Records shown:
★ ★ ★ ★ ★

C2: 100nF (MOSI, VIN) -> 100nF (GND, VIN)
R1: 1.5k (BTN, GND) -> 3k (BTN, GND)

★ ★ ★ ★ ★

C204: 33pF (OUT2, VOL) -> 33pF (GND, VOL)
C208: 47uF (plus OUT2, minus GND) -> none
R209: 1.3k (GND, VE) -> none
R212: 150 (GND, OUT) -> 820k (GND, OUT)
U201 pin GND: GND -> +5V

★ ★ ★ ★ ★

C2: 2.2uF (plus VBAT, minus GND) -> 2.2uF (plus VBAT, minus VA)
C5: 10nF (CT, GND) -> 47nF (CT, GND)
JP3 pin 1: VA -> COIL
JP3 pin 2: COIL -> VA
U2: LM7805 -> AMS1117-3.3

★ ★ ★ ★ ★

The reply should consist solely of the lines above from the one that has "C204: 33pF (OUT2, VOL) -> 33pF (GND, VOL)" through the one that has "U201 pin GND: GND -> +5V", reproduced exactly.

Your solution:
C204: 33pF (OUT2, VOL) -> 33pF (GND, VOL)
C208: 47uF (plus OUT2, minus GND) -> none
R209: 1.3k (GND, VE) -> none
R212: 150 (GND, OUT) -> 820k (GND, OUT)
U201 pin GND: GND -> +5V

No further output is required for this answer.